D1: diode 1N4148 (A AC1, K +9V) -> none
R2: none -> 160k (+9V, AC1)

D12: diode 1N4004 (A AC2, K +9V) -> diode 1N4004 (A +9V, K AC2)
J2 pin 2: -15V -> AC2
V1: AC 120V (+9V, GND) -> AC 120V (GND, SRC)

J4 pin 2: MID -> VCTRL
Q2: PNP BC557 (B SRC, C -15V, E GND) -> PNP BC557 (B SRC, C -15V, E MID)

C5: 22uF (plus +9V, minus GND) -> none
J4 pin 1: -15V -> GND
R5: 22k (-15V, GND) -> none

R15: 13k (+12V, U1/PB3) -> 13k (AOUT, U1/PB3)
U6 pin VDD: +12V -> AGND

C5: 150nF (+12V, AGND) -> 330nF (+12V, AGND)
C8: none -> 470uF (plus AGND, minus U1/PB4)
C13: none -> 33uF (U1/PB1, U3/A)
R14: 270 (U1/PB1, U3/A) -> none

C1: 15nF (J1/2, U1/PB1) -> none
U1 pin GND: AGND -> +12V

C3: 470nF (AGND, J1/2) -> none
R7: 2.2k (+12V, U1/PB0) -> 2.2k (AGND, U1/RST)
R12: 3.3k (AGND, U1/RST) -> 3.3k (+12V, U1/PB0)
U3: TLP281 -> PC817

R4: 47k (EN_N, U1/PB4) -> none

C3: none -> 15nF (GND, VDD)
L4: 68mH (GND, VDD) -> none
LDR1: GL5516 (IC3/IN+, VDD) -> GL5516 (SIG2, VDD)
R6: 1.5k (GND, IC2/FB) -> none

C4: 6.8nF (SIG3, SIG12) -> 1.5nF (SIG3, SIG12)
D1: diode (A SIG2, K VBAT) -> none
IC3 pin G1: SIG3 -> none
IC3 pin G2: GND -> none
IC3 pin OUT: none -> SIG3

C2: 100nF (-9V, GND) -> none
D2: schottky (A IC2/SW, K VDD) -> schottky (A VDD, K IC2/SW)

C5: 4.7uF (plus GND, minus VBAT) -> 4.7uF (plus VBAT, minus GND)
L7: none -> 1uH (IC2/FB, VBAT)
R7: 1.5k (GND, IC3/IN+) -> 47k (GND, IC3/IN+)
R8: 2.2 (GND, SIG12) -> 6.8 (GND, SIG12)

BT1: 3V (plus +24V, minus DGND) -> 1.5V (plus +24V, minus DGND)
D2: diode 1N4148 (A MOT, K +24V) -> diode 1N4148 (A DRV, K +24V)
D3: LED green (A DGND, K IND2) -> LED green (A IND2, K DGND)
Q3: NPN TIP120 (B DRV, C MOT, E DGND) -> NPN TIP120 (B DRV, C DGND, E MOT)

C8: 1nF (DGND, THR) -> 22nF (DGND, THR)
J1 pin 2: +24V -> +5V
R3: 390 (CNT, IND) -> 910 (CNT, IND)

TASK TO CARRY OUT - Both end lines included, restate word for word the lines above from the line with "J4 pin 1: -15V -> GND" to the line with "L4: 68mH (GND, VDD) -> none", and nothing else.

ANSWER SECTION -
J4 pin 1: -15V -> GND
R5: 22k (-15V, GND) -> none

R15: 13k (+12V, U1/PB3) -> 13k (AOUT, U1/PB3)
U6 pin VDD: +12V -> AGND

C5: 150nF (+12V, AGND) -> 330nF (+12V, AGND)
C8: none -> 470uF (plus AGND, minus U1/PB4)
C13: none -> 33uF (U1/PB1, U3/A)
R14: 270 (U1/PB1, U3/A) -> none

C1: 15nF (J1/2, U1/PB1) -> none
U1 pin GND: AGND -> +12V

C3: 470nF (AGND, J1/2) -> none
R7: 2.2k (+12V, U1/PB0) -> 2.2k (AGND, U1/RST)
R12: 3.3k (AGND, U1/RST) -> 3.3k (+12V, U1/PB0)
U3: TLP281 -> PC817

R4: 47k (EN_N, U1/PB4) -> none

C3: none -> 15nF (GND, VDD)
L4: 68mH (GND, VDD) -> none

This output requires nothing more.